### Exercise aim
Make an exact copy of the records, with the images left out.

### Material provided

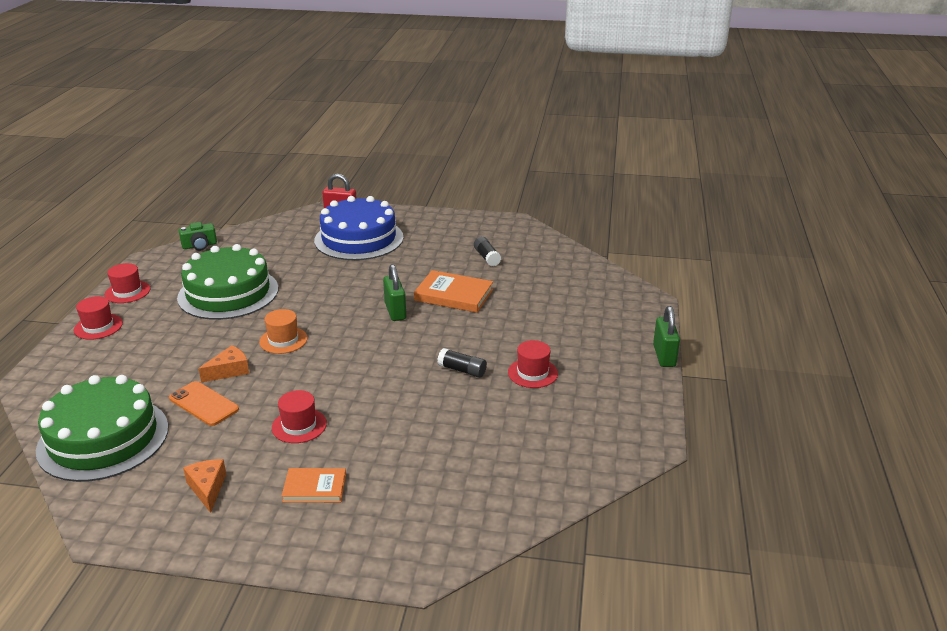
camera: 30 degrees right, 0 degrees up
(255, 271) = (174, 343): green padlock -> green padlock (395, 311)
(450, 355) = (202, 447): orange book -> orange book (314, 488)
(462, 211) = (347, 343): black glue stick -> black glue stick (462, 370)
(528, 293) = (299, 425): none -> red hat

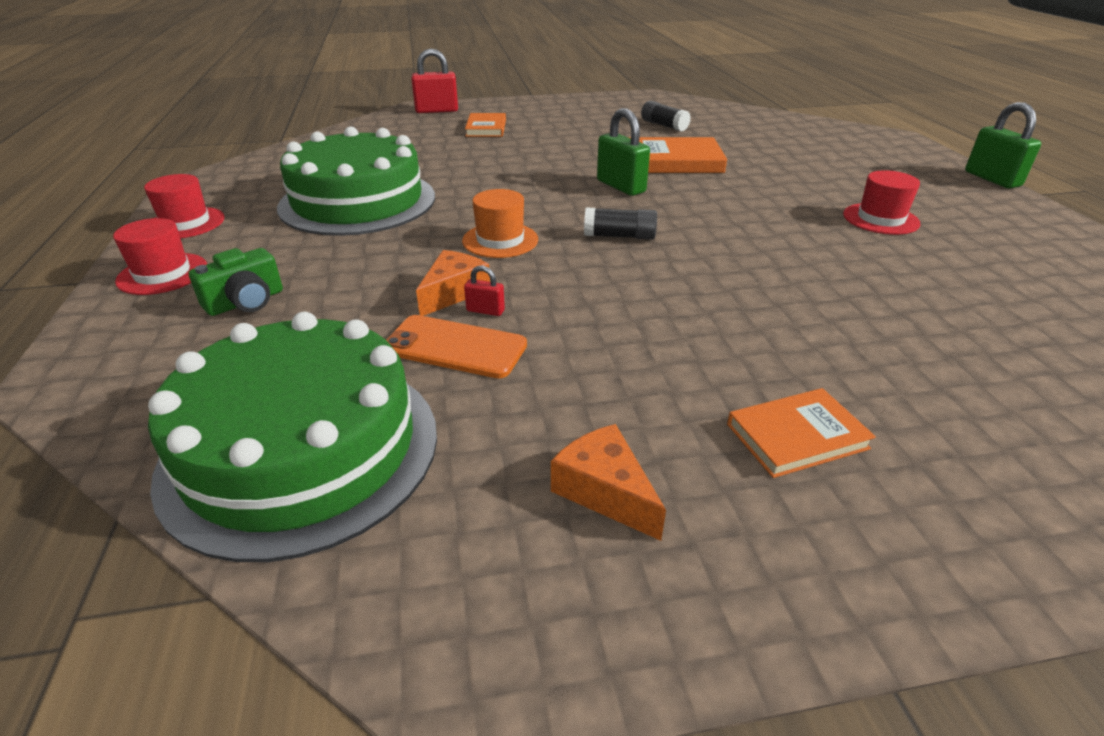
camera: 20 degrees left, 5 degrees up
(199, 246) = (265, 160): green camera -> green camera (246, 302)
(235, 386) = (485, 311): none -> red padlock
(299, 425) = (653, 344): red hat -> none
(359, 239) = (486, 128): blue cake -> orange book
(462, 370) = (792, 231): black glue stick -> black glue stick (619, 236)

### Solution for this task
camera: 30 degrees right, 0 degrees up
(255, 271) = (174, 343): green padlock -> green padlock (395, 311)
(450, 355) = (202, 447): orange book -> orange book (314, 488)
(462, 211) = (347, 343): black glue stick -> black glue stick (462, 370)
(528, 293) = (299, 425): none -> red hat

camera: 20 degrees left, 5 degrees up
(199, 246) = (265, 160): green camera -> green camera (246, 302)
(235, 386) = (485, 311): none -> red padlock
(299, 425) = (653, 344): red hat -> none
(359, 239) = (486, 128): blue cake -> orange book
(462, 370) = (792, 231): black glue stick -> black glue stick (619, 236)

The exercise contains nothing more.